[Opening Working data section]

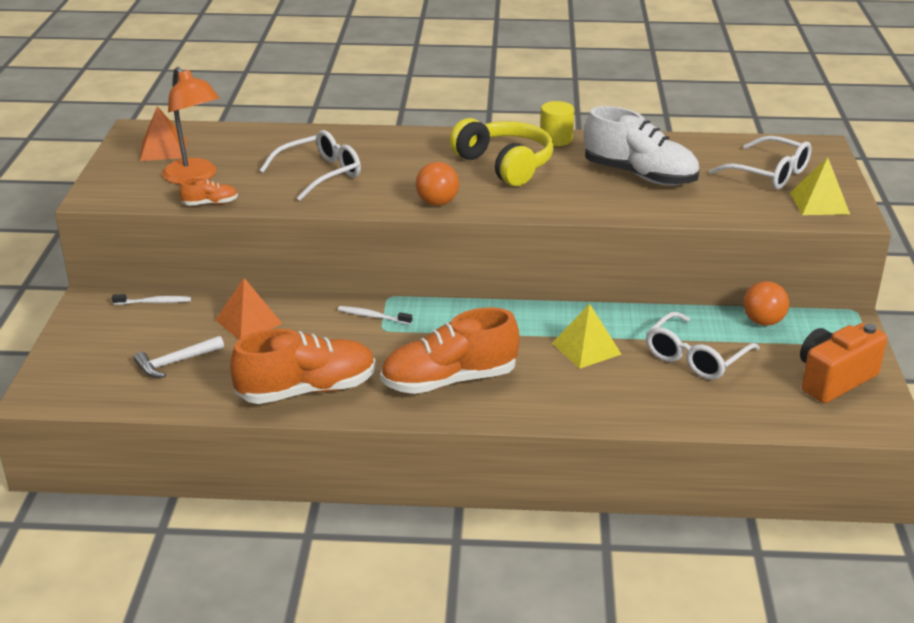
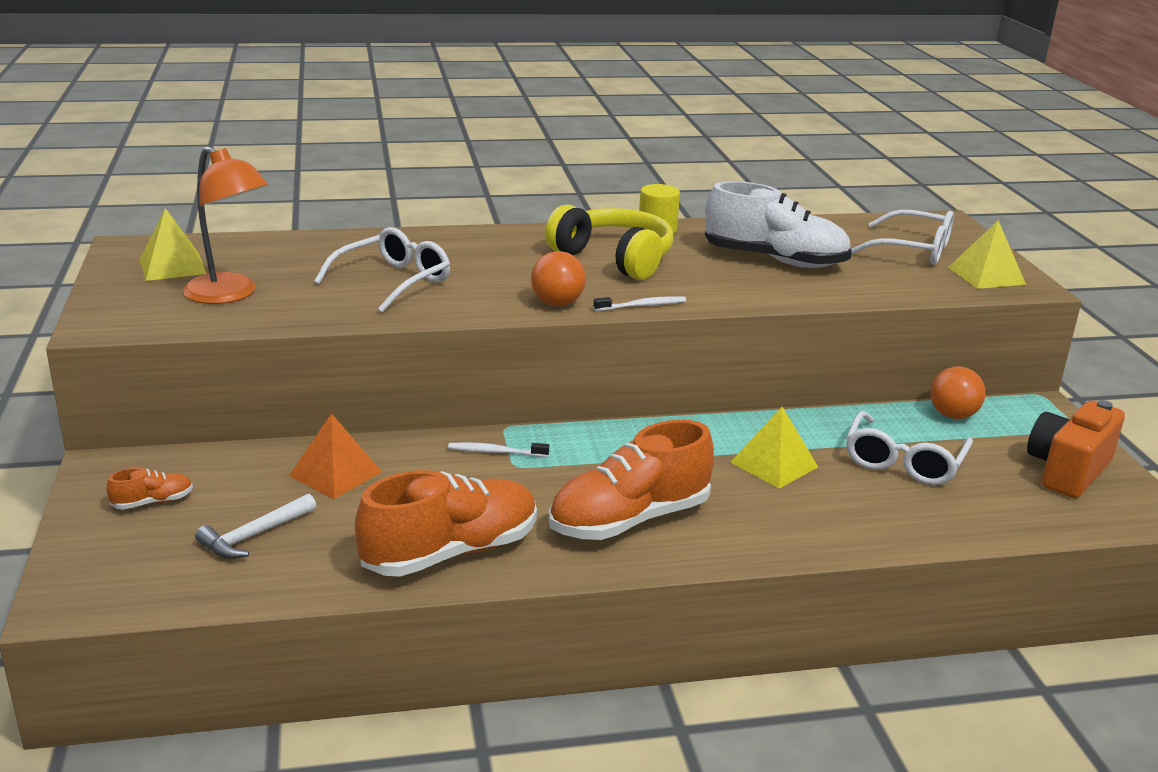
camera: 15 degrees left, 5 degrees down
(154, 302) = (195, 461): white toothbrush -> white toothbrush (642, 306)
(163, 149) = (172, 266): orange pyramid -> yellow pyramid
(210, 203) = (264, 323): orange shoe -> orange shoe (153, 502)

[Closing Working data section]
[Opening Working data section]

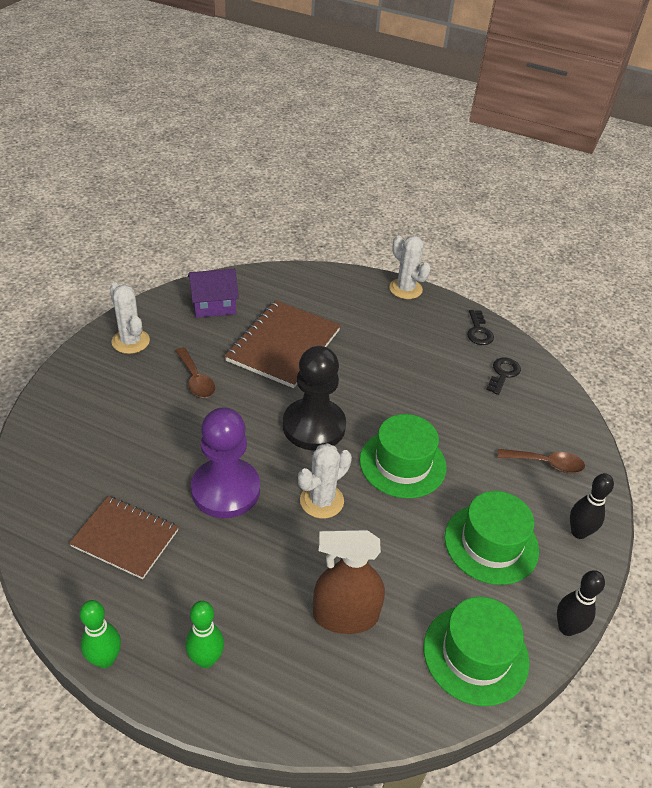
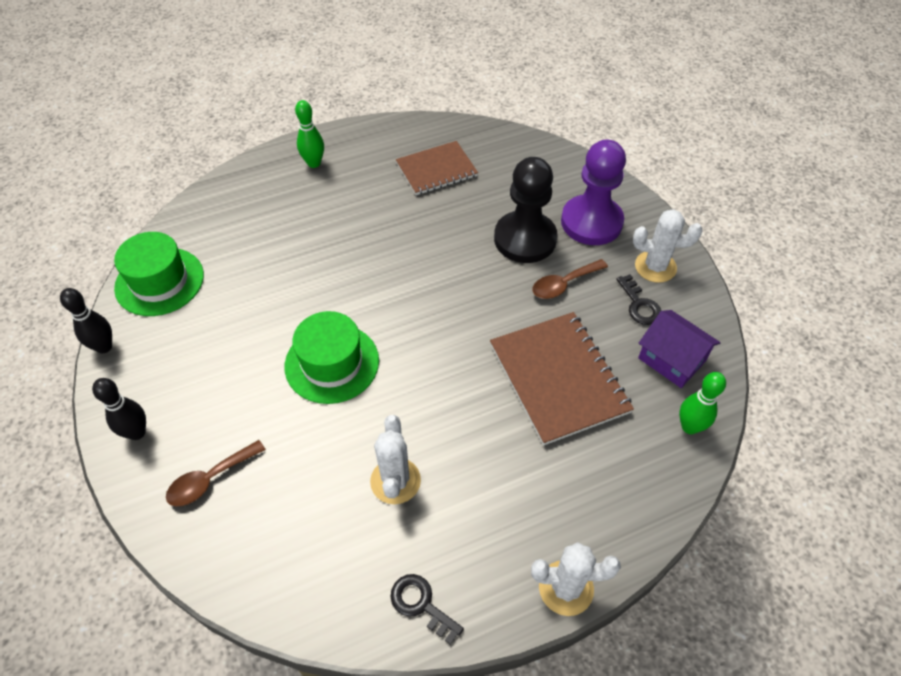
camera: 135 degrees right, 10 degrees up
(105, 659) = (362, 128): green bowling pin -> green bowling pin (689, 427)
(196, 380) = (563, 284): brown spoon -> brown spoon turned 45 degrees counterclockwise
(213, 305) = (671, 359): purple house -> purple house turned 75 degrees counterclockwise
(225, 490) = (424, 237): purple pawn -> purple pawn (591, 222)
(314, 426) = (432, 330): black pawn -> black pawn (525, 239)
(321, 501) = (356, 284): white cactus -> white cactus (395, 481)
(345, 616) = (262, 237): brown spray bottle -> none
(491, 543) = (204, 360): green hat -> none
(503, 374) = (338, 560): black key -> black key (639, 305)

[Closing Working data section]
[Opening Working data section]

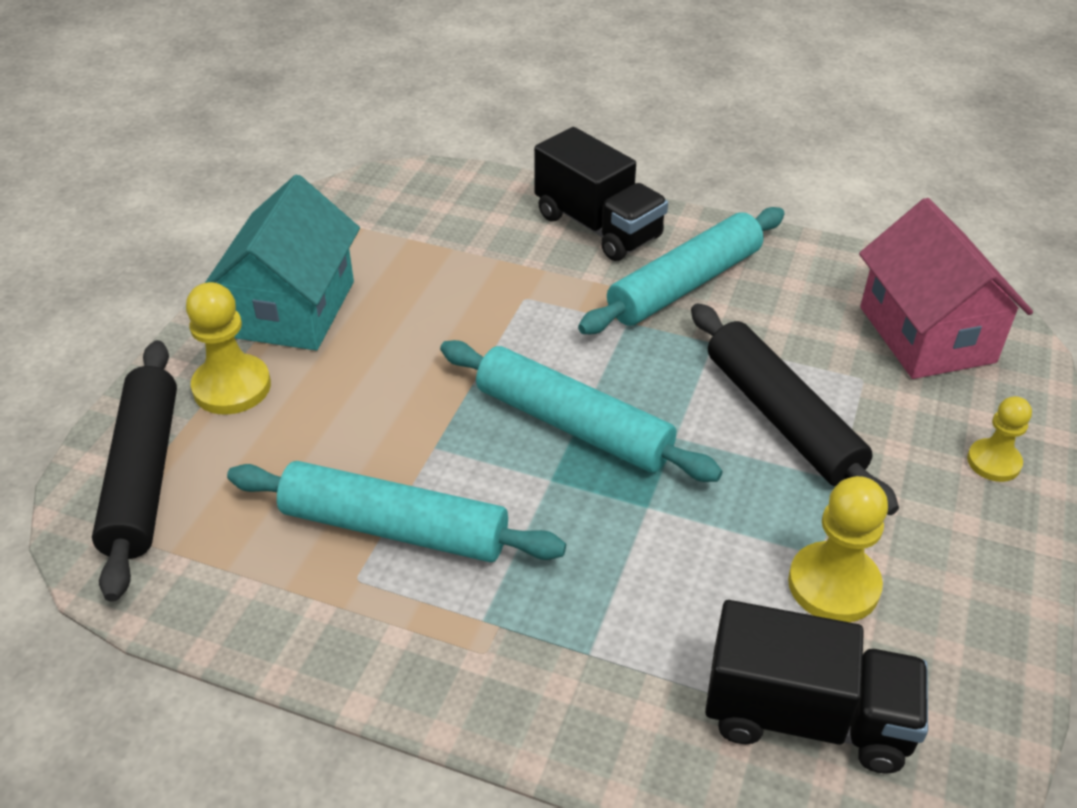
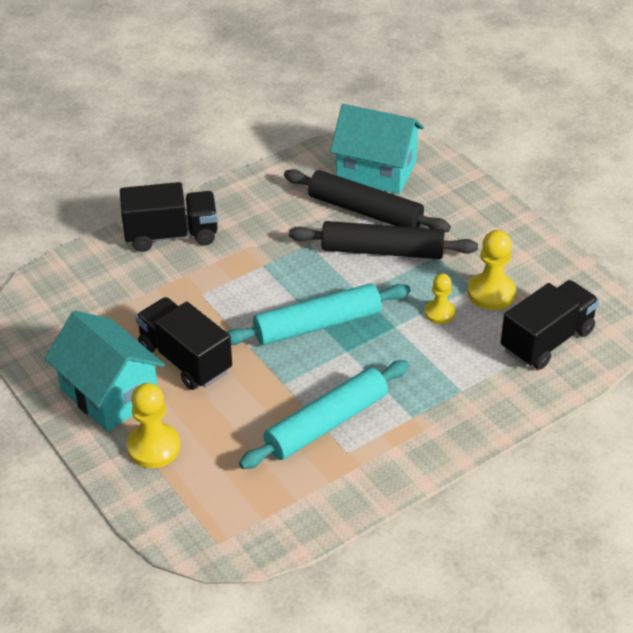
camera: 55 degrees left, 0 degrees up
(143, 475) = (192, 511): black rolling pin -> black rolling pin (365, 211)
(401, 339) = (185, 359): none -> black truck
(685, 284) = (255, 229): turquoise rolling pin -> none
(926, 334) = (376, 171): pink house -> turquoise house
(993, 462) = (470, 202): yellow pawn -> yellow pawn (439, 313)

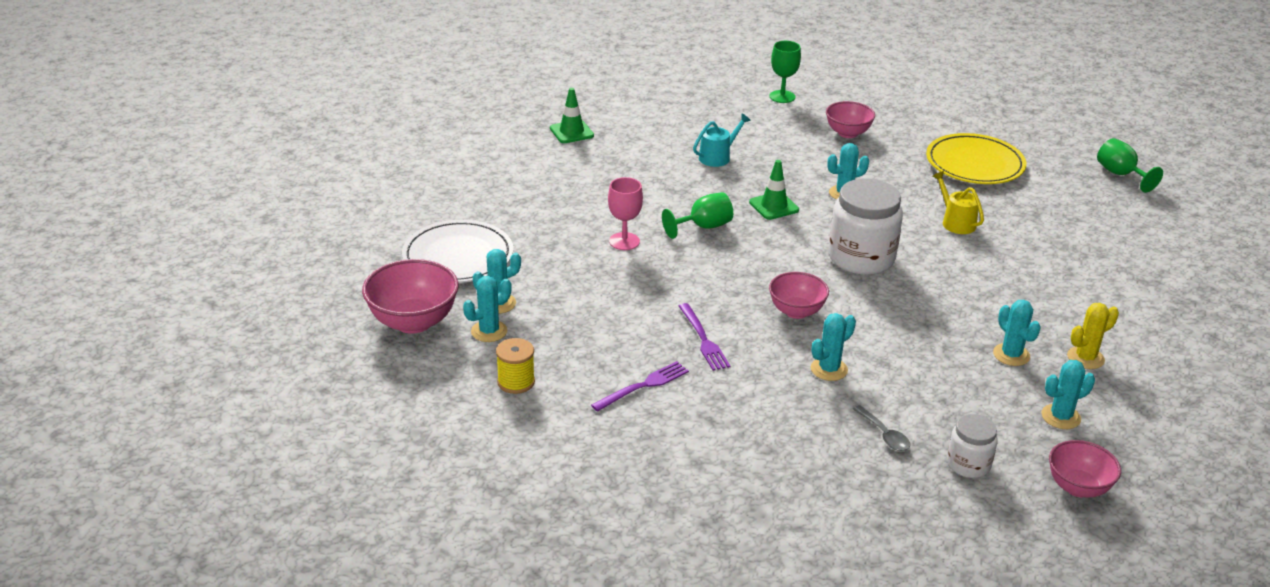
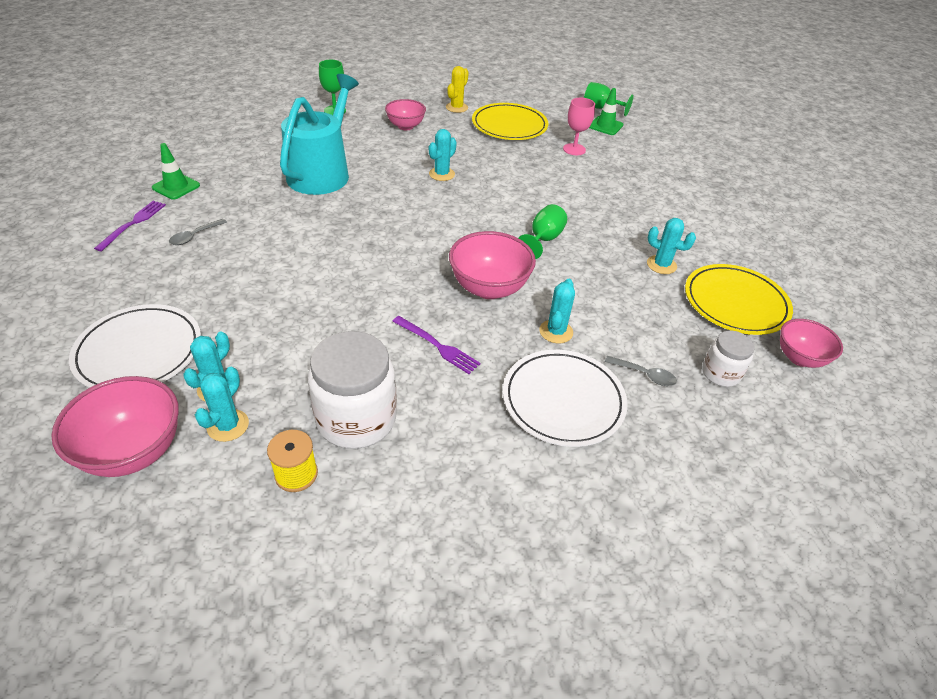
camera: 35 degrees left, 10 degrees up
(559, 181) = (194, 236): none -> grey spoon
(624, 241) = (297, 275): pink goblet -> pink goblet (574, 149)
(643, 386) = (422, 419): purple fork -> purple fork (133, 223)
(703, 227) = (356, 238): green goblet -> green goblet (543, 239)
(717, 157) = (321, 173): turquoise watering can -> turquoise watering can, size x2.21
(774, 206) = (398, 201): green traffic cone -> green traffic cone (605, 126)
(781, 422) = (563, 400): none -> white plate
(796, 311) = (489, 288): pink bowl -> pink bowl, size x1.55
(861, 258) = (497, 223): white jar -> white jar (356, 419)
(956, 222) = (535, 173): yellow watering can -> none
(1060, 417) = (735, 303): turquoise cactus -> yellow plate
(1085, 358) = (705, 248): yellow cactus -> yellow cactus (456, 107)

[Closing Working data section]

■ Directions: From the records above, retype only the lines starting at the line that contains "(781, 422) = (563, 400): none -> white plate" and ending at the line that contains "(1085, 358) = (705, 248): yellow", both included.

■ Task result:
(781, 422) = (563, 400): none -> white plate
(796, 311) = (489, 288): pink bowl -> pink bowl, size x1.55
(861, 258) = (497, 223): white jar -> white jar (356, 419)
(956, 222) = (535, 173): yellow watering can -> none
(1060, 417) = (735, 303): turquoise cactus -> yellow plate
(1085, 358) = (705, 248): yellow cactus -> yellow cactus (456, 107)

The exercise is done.